▸ Required action
Starting at the line with "AUDIO2 pin TX: RX -> D0" and going on through the line with "RTC pin SDA: D2 -> D1", reproduce each line in the records below exactly and nothing more.

[Data records]
------------------------------------------------------------
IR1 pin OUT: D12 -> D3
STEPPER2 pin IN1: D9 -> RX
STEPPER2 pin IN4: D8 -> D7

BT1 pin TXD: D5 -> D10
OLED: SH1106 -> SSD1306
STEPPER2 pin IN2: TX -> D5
------------------------------------------------------------
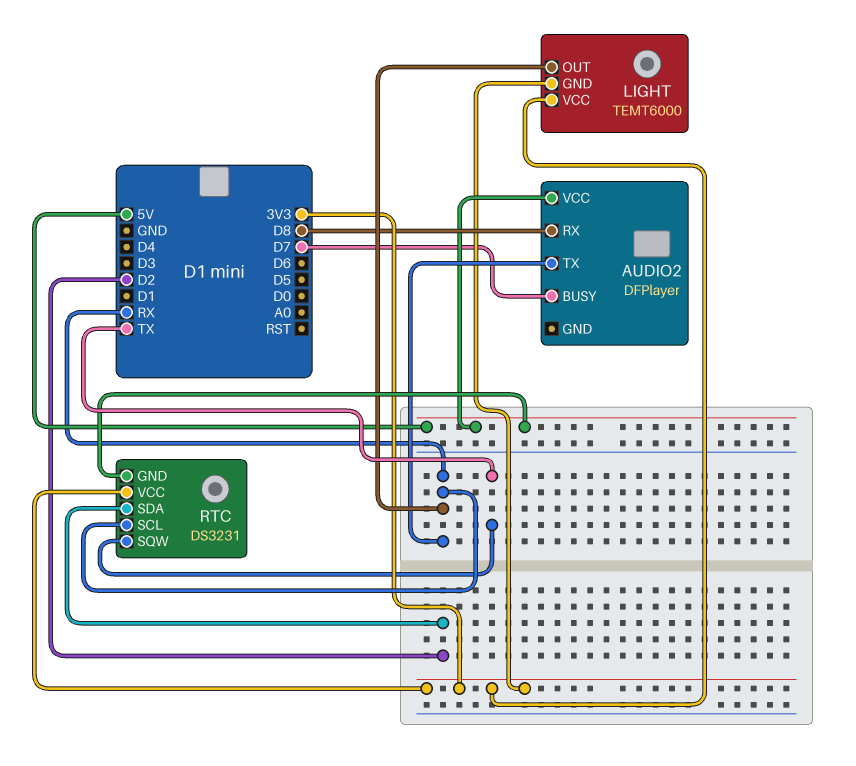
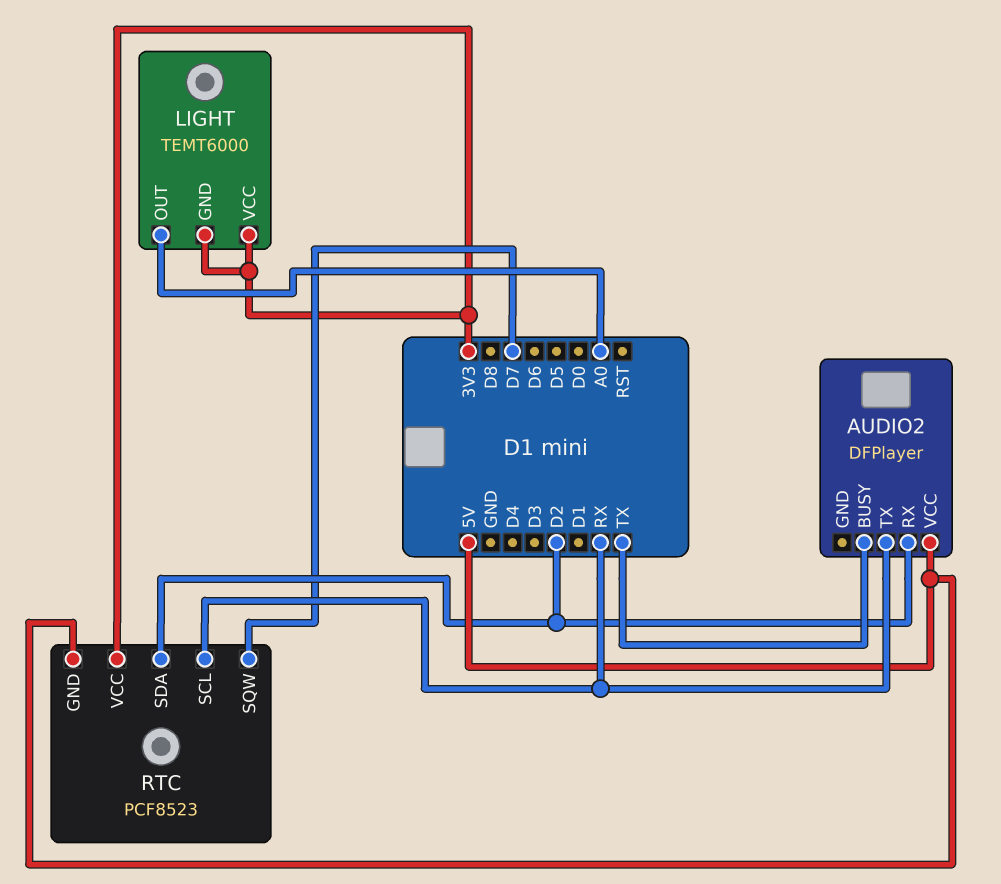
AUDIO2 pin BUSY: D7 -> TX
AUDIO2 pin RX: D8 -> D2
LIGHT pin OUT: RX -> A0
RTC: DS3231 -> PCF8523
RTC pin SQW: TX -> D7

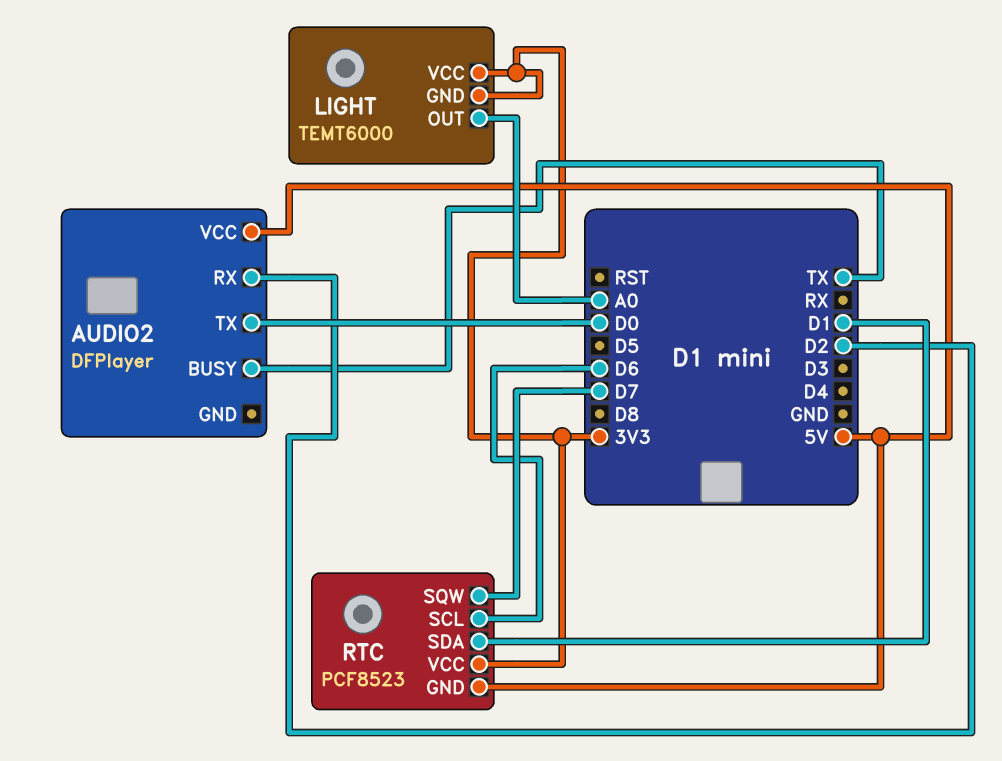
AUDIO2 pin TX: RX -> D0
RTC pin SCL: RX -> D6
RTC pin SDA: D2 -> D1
------------------------------------------------------------
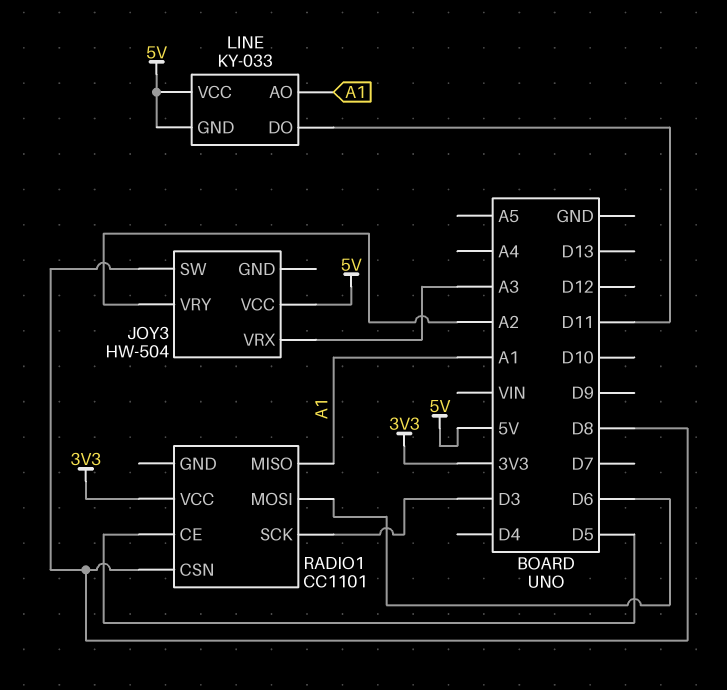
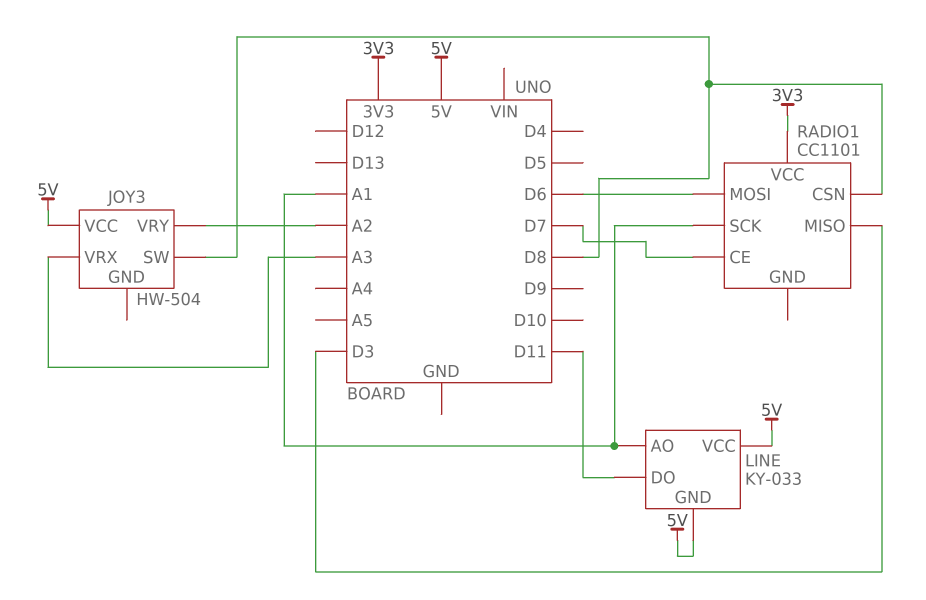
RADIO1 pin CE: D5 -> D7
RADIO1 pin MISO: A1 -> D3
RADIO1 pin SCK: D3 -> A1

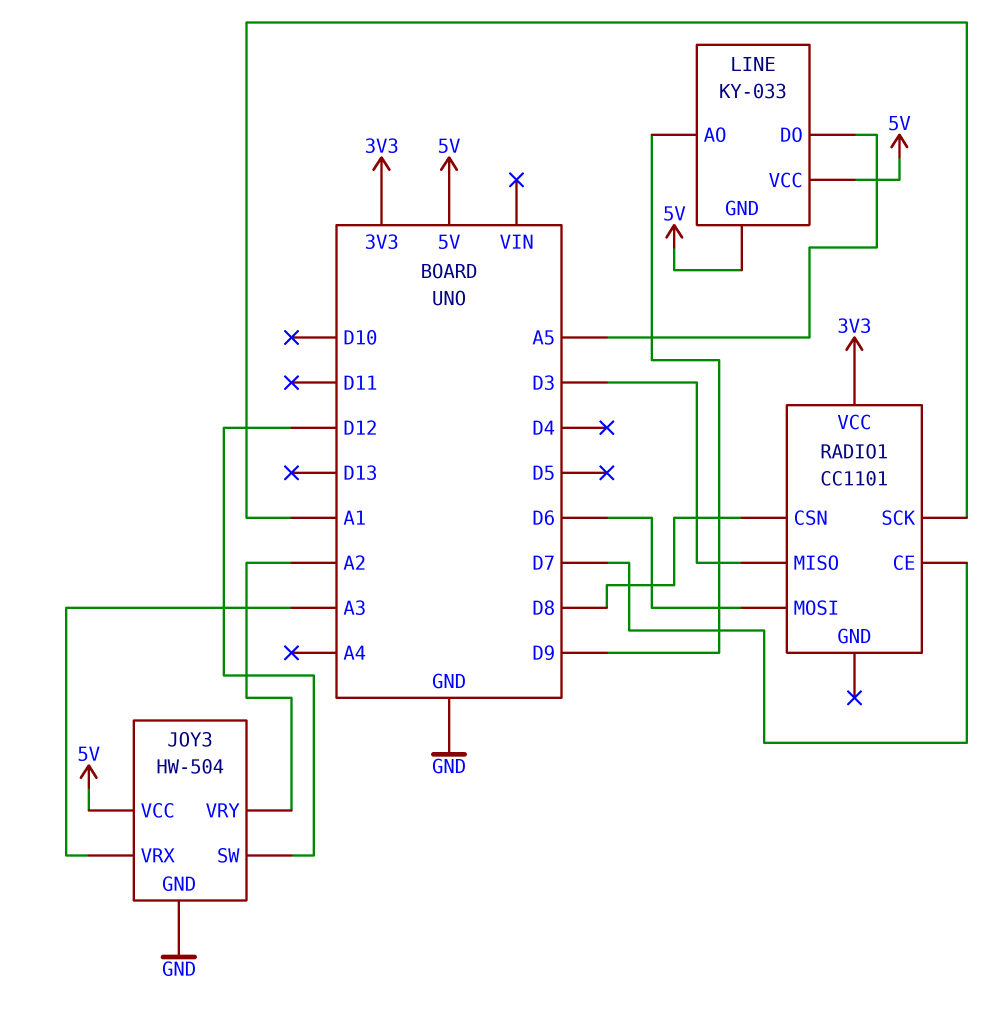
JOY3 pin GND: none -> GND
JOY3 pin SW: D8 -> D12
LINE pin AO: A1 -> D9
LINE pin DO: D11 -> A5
------------------------------------------------------------
▸ Answer box
AUDIO2 pin TX: RX -> D0
RTC pin SCL: RX -> D6
RTC pin SDA: D2 -> D1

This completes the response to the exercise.